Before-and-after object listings
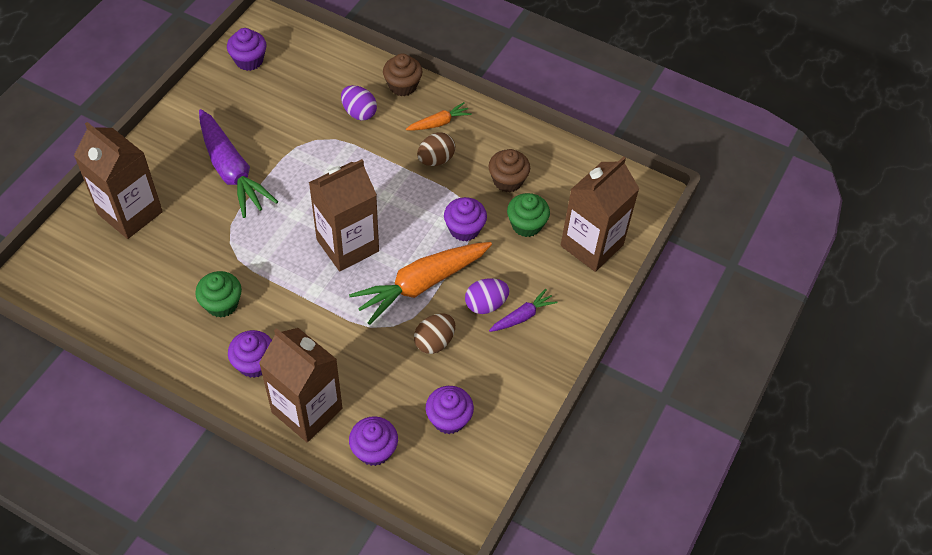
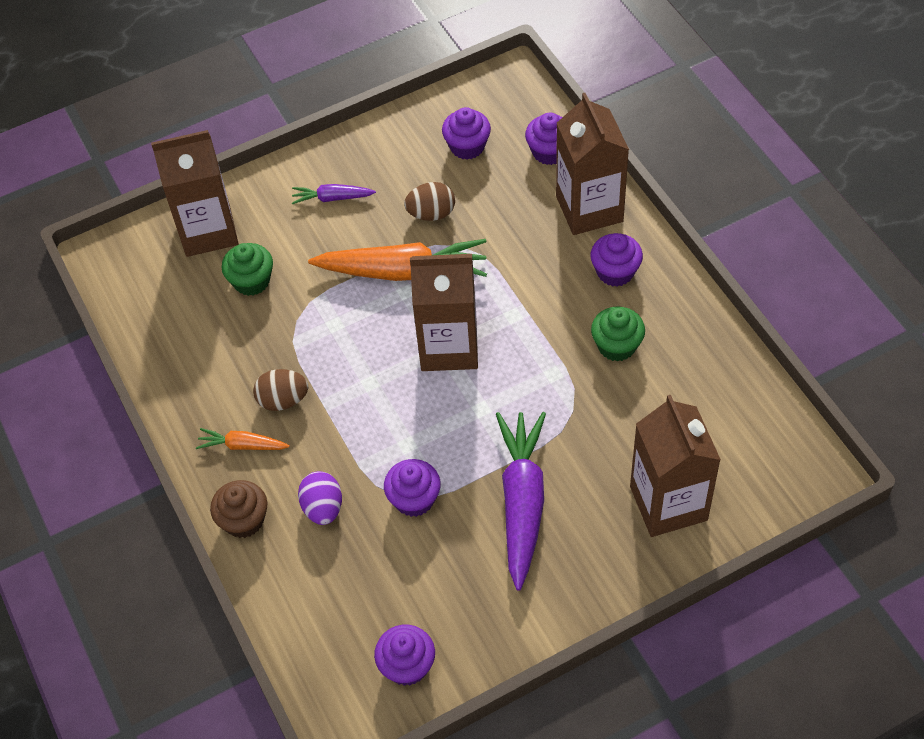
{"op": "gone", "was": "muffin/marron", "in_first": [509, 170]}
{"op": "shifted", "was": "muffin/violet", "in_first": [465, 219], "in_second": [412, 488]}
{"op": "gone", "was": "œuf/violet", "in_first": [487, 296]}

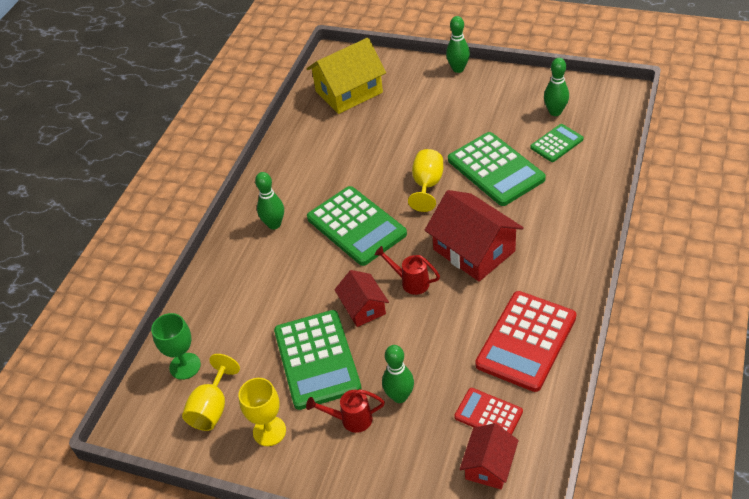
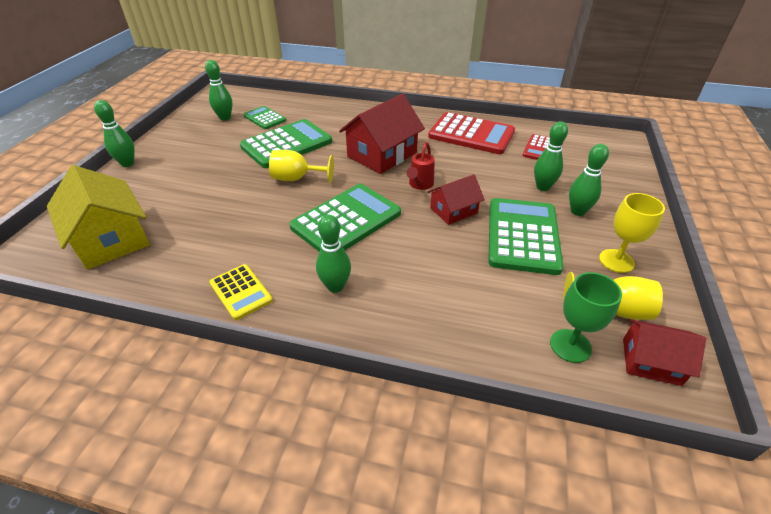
{"op": "rotated", "was": "calculatrice/vert", "in_first": [317, 360], "in_second": [526, 236], "clockwise": -60}
{"op": "swapped", "was": "arrosoir/rouge", "now": "quille/vert", "in_first": [345, 411], "in_second": [589, 180]}
{"op": "shifted", "was": "maison/rouge", "in_first": [489, 456], "in_second": [664, 352]}
{"op": "new", "now": "calculatrice/jaune", "in_second": [241, 292]}

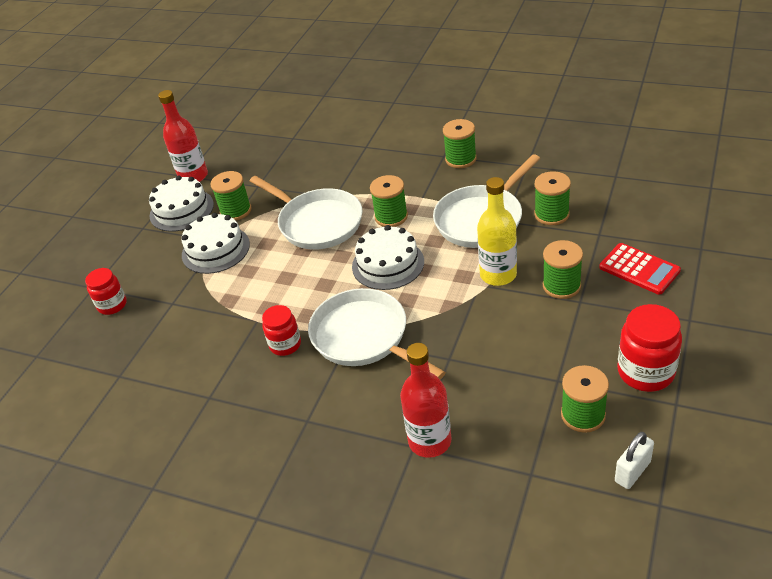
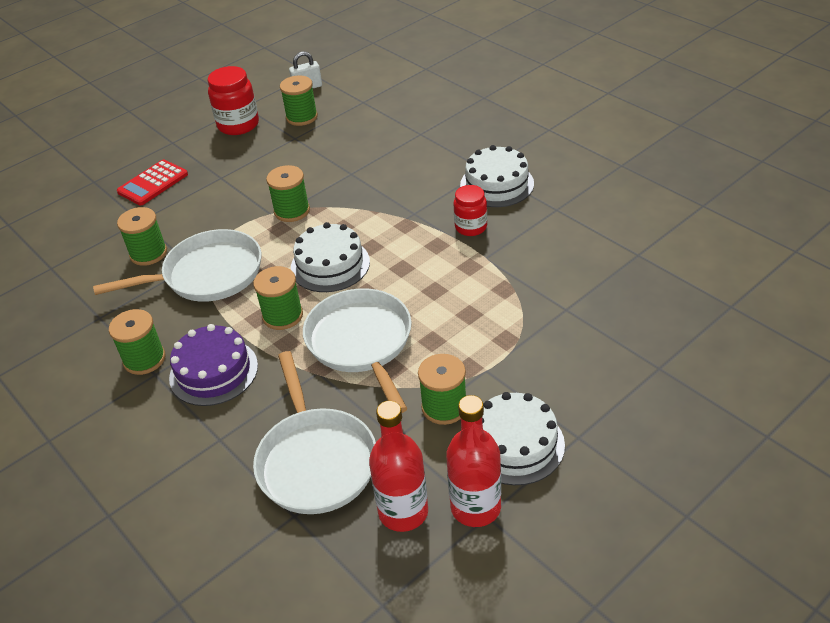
{"op": "gone", "was": "bouteille/jaune", "in_first": [497, 231]}
{"op": "shifted", "was": "gâteau/blanc", "in_first": [216, 243], "in_second": [497, 176]}
{"op": "shifted", "was": "bobine/vert", "in_first": [563, 269], "in_second": [288, 193]}
{"op": "rotated", "was": "calculatrice/rouge", "in_first": [640, 269], "in_second": [152, 182], "clockwise": -120}
{"op": "gone", "was": "bocal/rouge", "in_first": [106, 291]}
{"op": "shifted", "was": "poêle/blanc", "in_first": [377, 334], "in_second": [314, 432]}
{"op": "shifted", "was": "bouteille/rouge", "in_first": [426, 400], "in_second": [398, 466]}
{"op": "new", "now": "gâteau/violet", "in_second": [213, 365]}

■ YOUR TASK: From the records, copy out each line that includes the string "clockwise".

■ ANSWER TO THE EXERCISE:
{"op": "rotated", "was": "calculatrice/vert", "in_first": [317, 360], "in_second": [526, 236], "clockwise": -60}
{"op": "rotated", "was": "calculatrice/rouge", "in_first": [640, 269], "in_second": [152, 182], "clockwise": -120}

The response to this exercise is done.